**WHAT NEEDS TO BE DONE**
How many lines in the listing below contain the string "moved"? Say only the number.

**DATA FOR ANALYSIS**
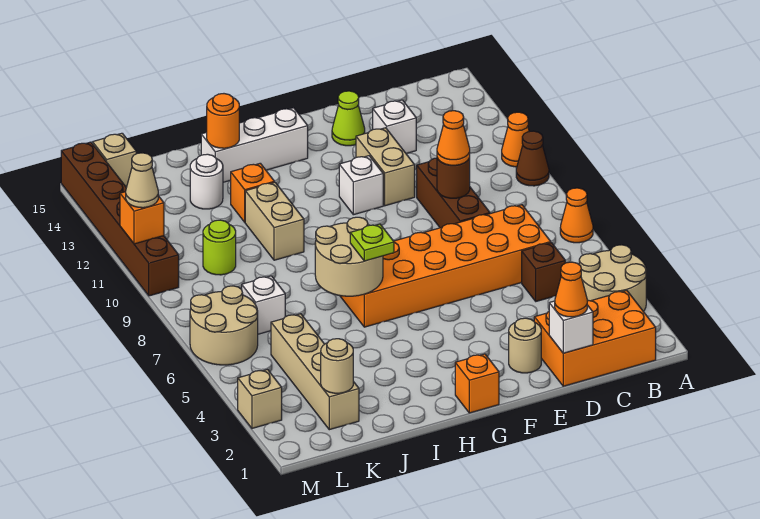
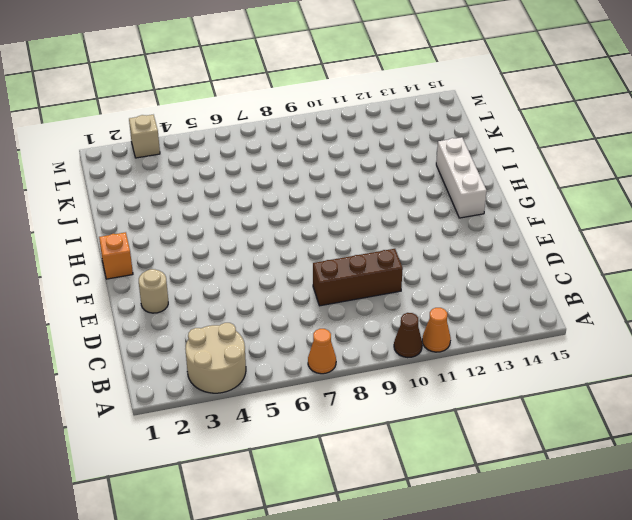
none -> orange 2x3 brick [534,291,656,386]
none -> brown 1x1 brick [522,243,565,301]
none -> orange 2x6 brick [340,205,551,327]
none -> white 1x1 brick [373,100,416,153]

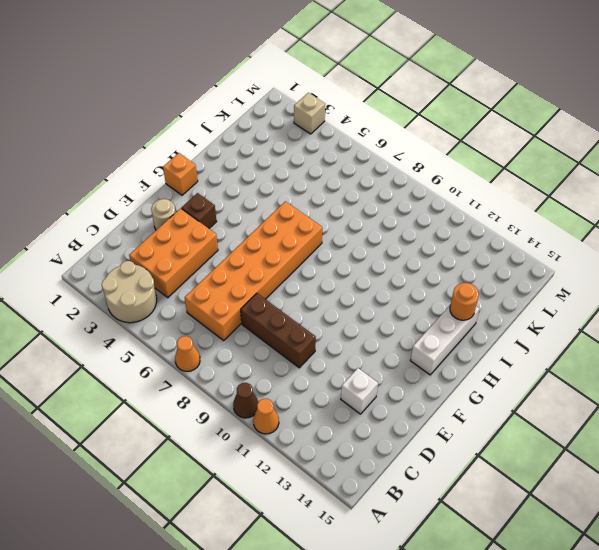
orange 2x3 brick [129,208,218,298] -> orange 2x3 brick moved to [534,291,656,386]
brown 1x1 brick [182,193,217,228] -> brown 1x1 brick moved to [522,243,565,301]
none -> tan 1x2 brick [356,128,415,206]
none -> lime 1x1 cone [332,91,365,146]
none -> white 1x1 brick [339,156,383,215]
none -> tan 1x2 brick [245,182,304,260]

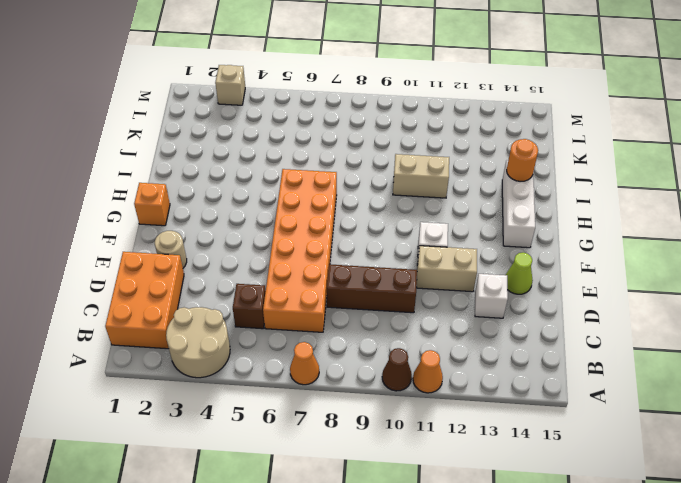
none -> orange 1x1 brick [230,163,274,222]
none -> white 1x1 round brick [190,154,223,209]
none -> tan 1x4 brick [271,314,359,430]
none -> white 1x1 brick [242,276,285,334]

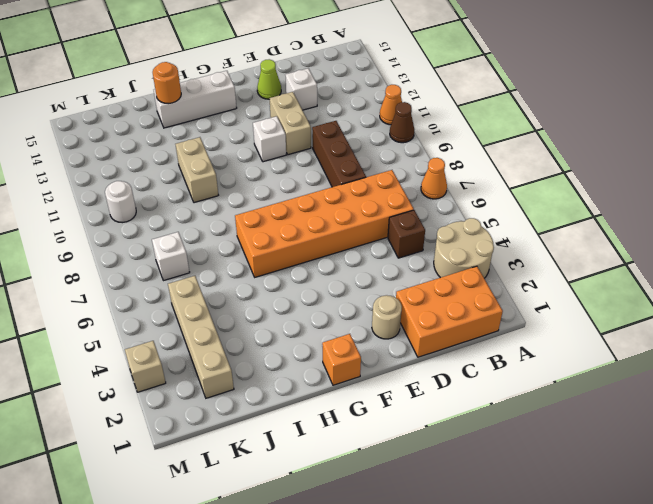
white 1x1 round brick [105,181,136,223] -> white 1x1 round brick moved to [190,154,223,209]
none -> orange 1x1 brick [230,163,274,222]
none -> lime 1x1 round brick [203,220,236,275]
none -> tan 2x2 round brick [190,286,258,365]
none -> tan 1x1 brick [93,133,136,187]

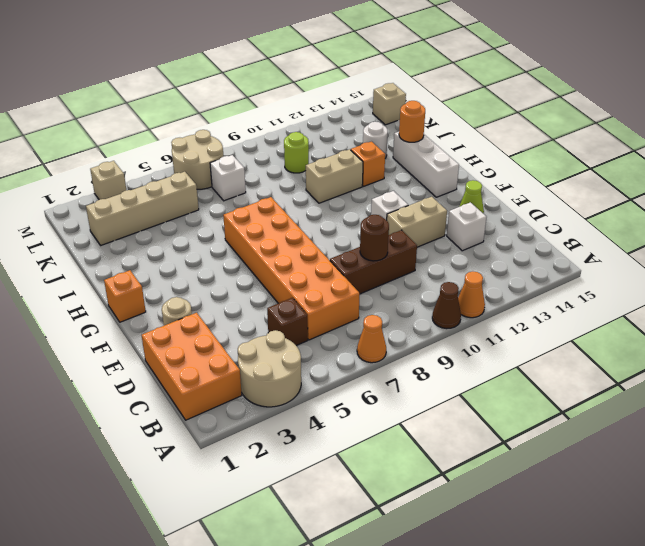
none -> brown 1x6 brick [61,142,179,296]
none -> white 1x1 brick [549,301,593,353]
none -> tan 2x2 round brick [315,217,383,296]
none -> tan 1x1 round brick [321,339,353,393]

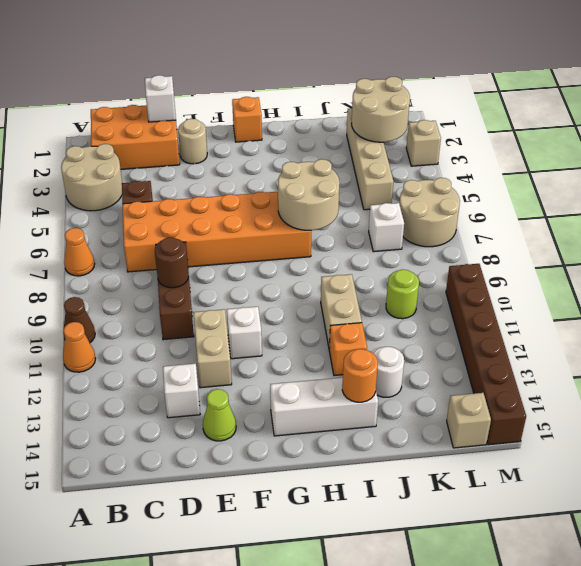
tan 2x2 round brick [352,77,410,142] -> tan 1x1 round brick [321,339,353,393]
none -> orange 1x1 brick [120,192,164,244]
none -> orange 1x1 cone [555,262,587,317]
none -> orange 1x1 cone [437,111,470,165]
none -> lime 1x1 plate [350,224,394,261]

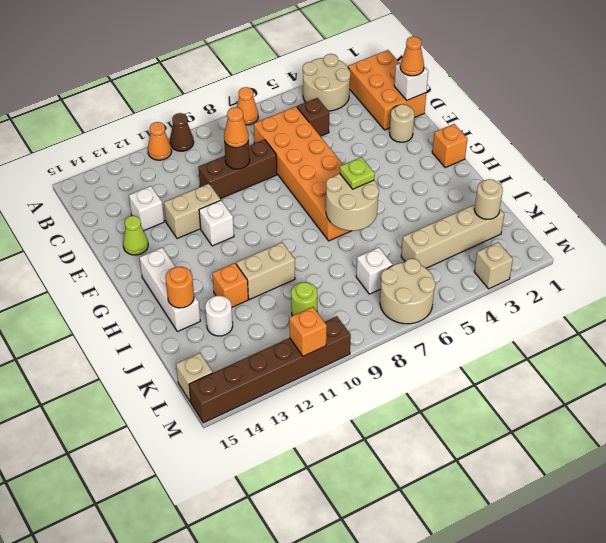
none -> tan 1x1 cone [126,153,158,208]

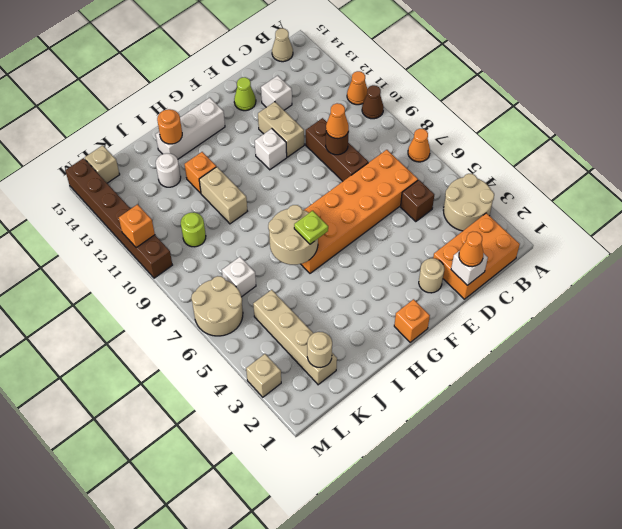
tan 1x1 cone [272,28,293,62] -> tan 1x1 cone moved to [126,153,158,208]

**EXERCISE RESPONSE**
4